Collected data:
★ ★ ★ ★

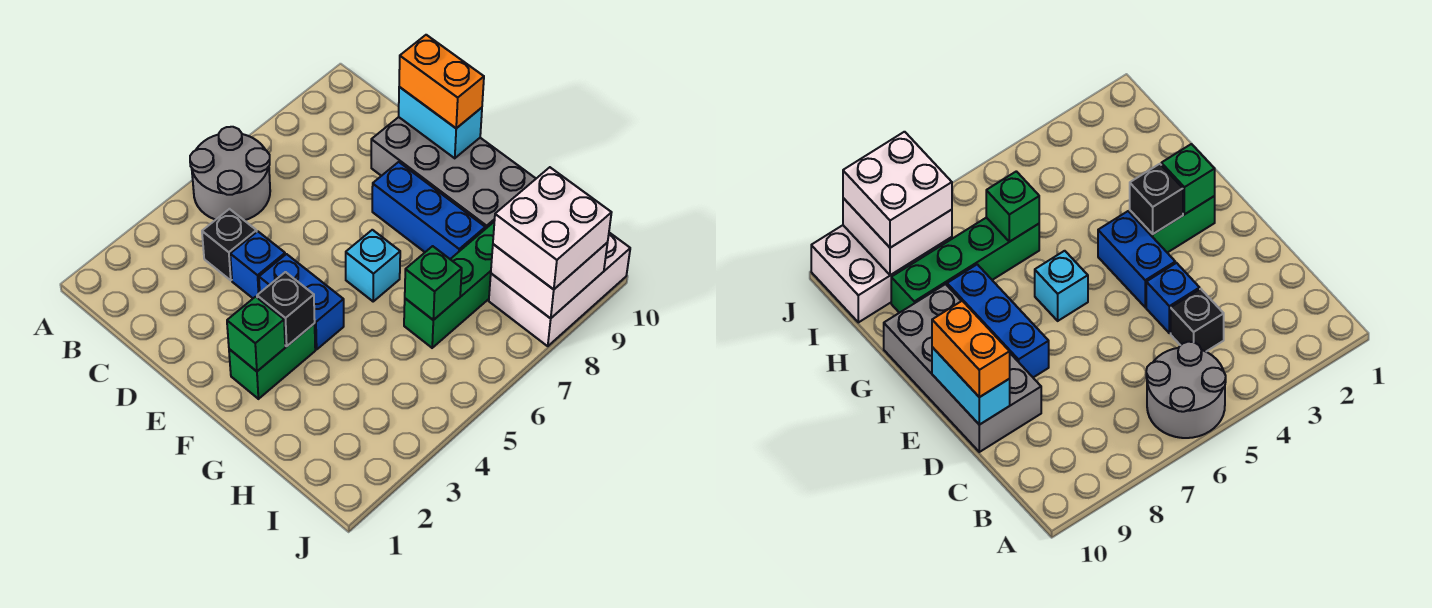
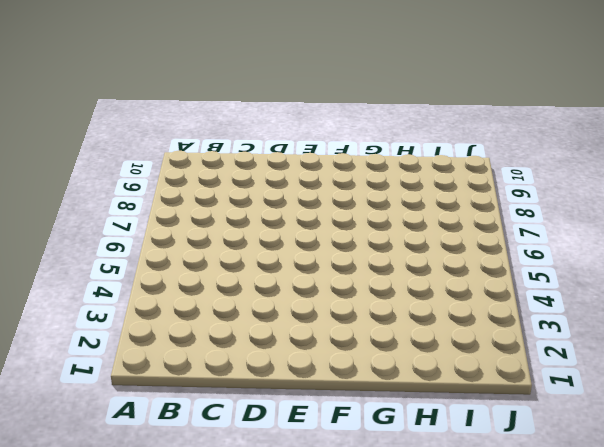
none -> grey round brick A5:B6 level 1
none -> black brick C4 level 1
none -> blue brick D4 level 1

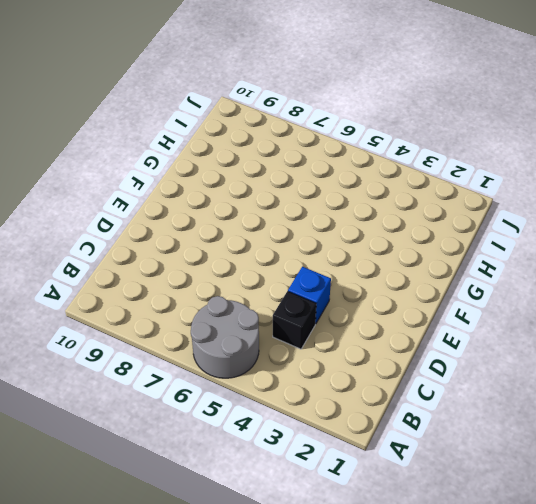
none -> grey brick D9:G10 level 1
none -> blue brick E4:F4 level 1
none -> blue brick E8:G8 level 1

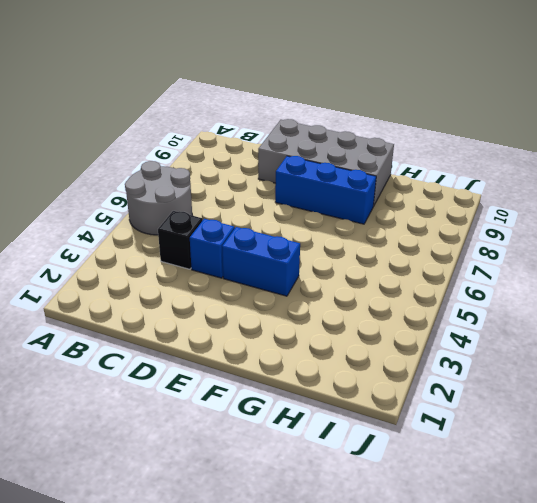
none -> green brick F2:F3 level 1
none -> cyan brick F6 level 1
none -> green brick H6:H9 level 1

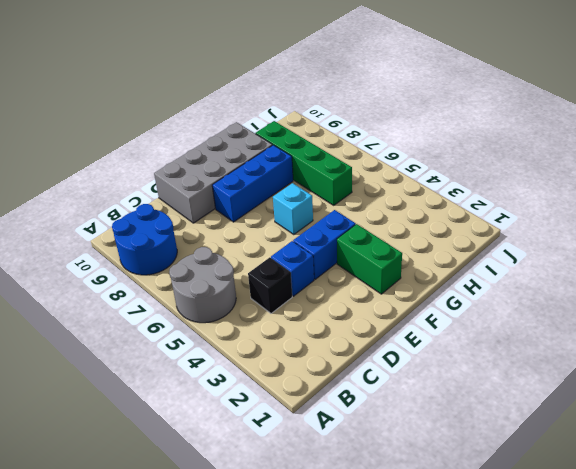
blue round brick A8:B9 level 1 -> none
none -> white brick I8:J10 level 1
none -> cyan brick D10:E10 level 2
none -> green brick F2 level 2

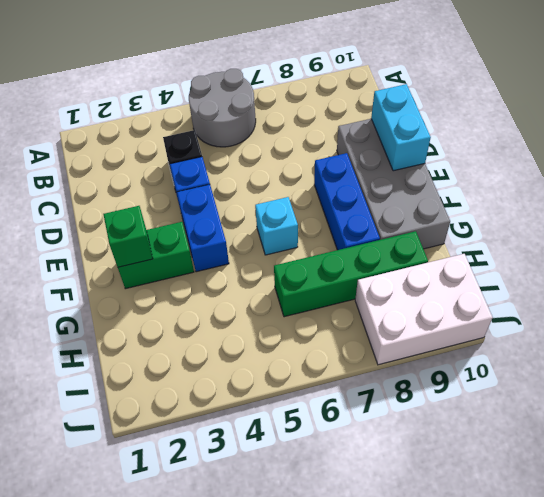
none -> black brick F3 level 2
none -> green brick H6 level 2
none -> white brick I8:J9 level 2

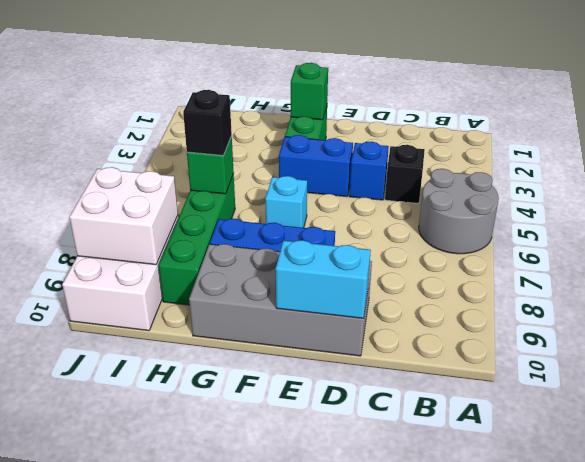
black brick H6 level 3 -> black brick F3 level 2
none -> orange brick D10:E10 level 3
none -> white brick I8:J9 level 3

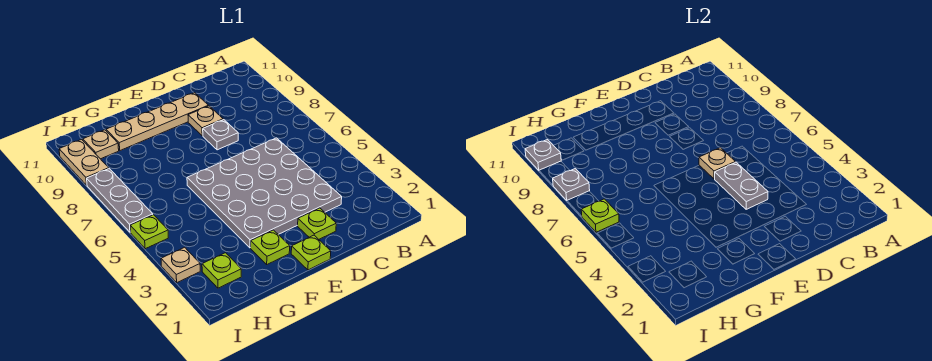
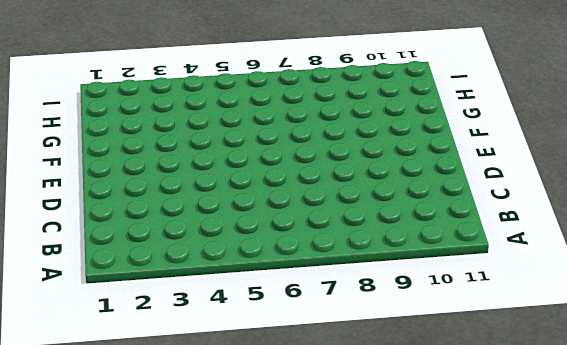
none -> grey plate C3:F6 level 1
none -> lime plate D2 level 1
none -> grey plate D8 level 1

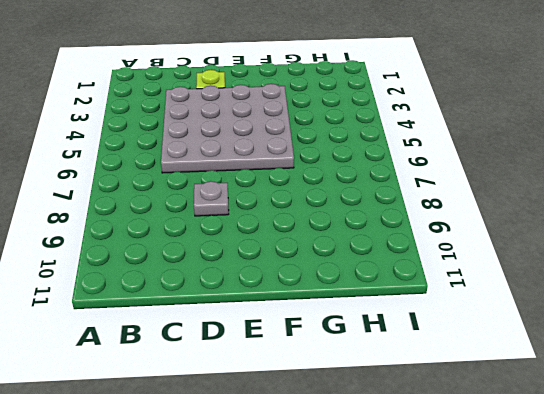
none -> tan plate D9 level 1
none -> tan plate D10:G10 level 1
none -> lime plate E1 level 1

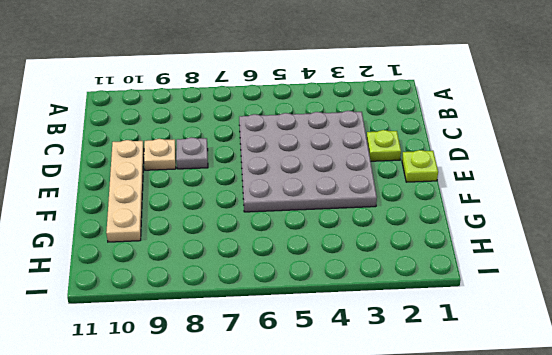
none -> lime plate F2 level 1
none -> lime plate H2 level 1
none -> tan plate H10 level 1

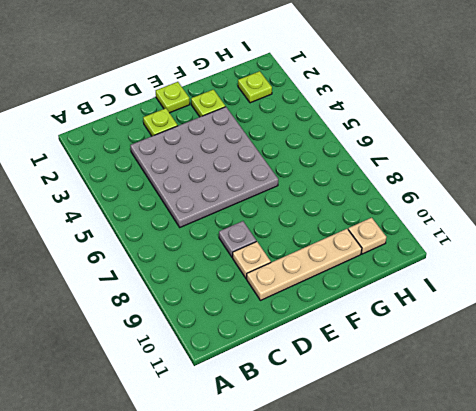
none -> tan plate I3 level 1
none -> lime plate I5 level 1
none -> grey plate I6:I8 level 1

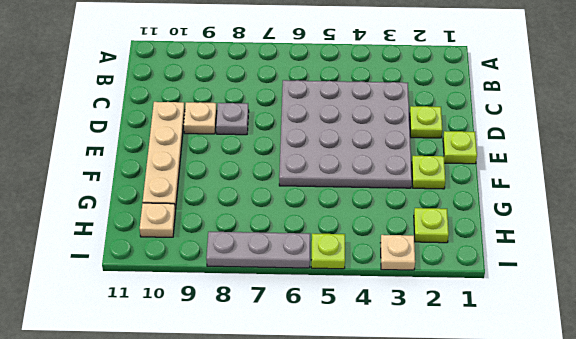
none -> tan plate I9:I10 level 1
none -> grey plate D4:D5 level 2
none -> tan plate D6 level 2

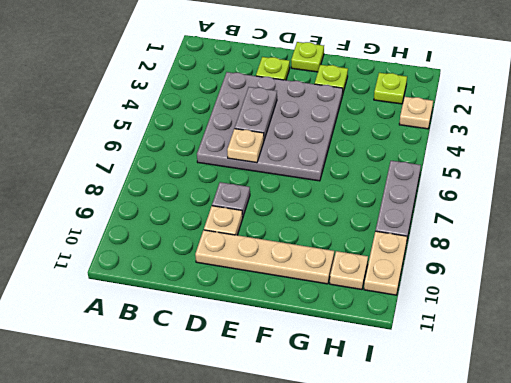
none -> lime plate I5 level 1
none -> lime plate I6 level 2
none -> grey plate I8 level 2

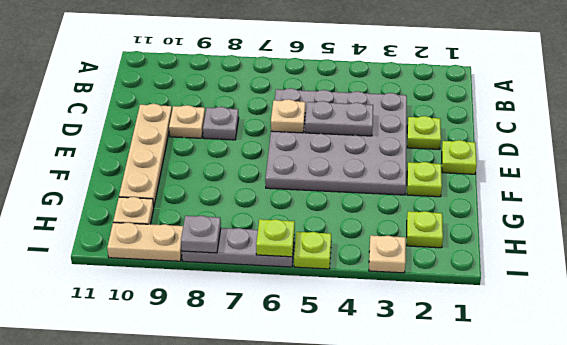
none -> grey plate I10 level 2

★ ★ ★ ★

> [Instructions to follow] Print the data above in full and exactly as it appears, skipping the pictures.

> [Answer for this exercise]
none -> grey round brick A5:B6 level 1
none -> black brick C4 level 1
none -> blue brick D4 level 1

none -> grey brick D9:G10 level 1
none -> blue brick E4:F4 level 1
none -> blue brick E8:G8 level 1

none -> green brick F2:F3 level 1
none -> cyan brick F6 level 1
none -> green brick H6:H9 level 1

blue round brick A8:B9 level 1 -> none
none -> white brick I8:J10 level 1
none -> cyan brick D10:E10 level 2
none -> green brick F2 level 2

none -> black brick F3 level 2
none -> green brick H6 level 2
none -> white brick I8:J9 level 2

black brick H6 level 3 -> black brick F3 level 2
none -> orange brick D10:E10 level 3
none -> white brick I8:J9 level 3

none -> grey plate C3:F6 level 1
none -> lime plate D2 level 1
none -> grey plate D8 level 1

none -> tan plate D9 level 1
none -> tan plate D10:G10 level 1
none -> lime plate E1 level 1

none -> lime plate F2 level 1
none -> lime plate H2 level 1
none -> tan plate H10 level 1

none -> tan plate I3 level 1
none -> lime plate I5 level 1
none -> grey plate I6:I8 level 1

none -> tan plate I9:I10 level 1
none -> grey plate D4:D5 level 2
none -> tan plate D6 level 2

none -> lime plate I5 level 1
none -> lime plate I6 level 2
none -> grey plate I8 level 2

none -> grey plate I10 level 2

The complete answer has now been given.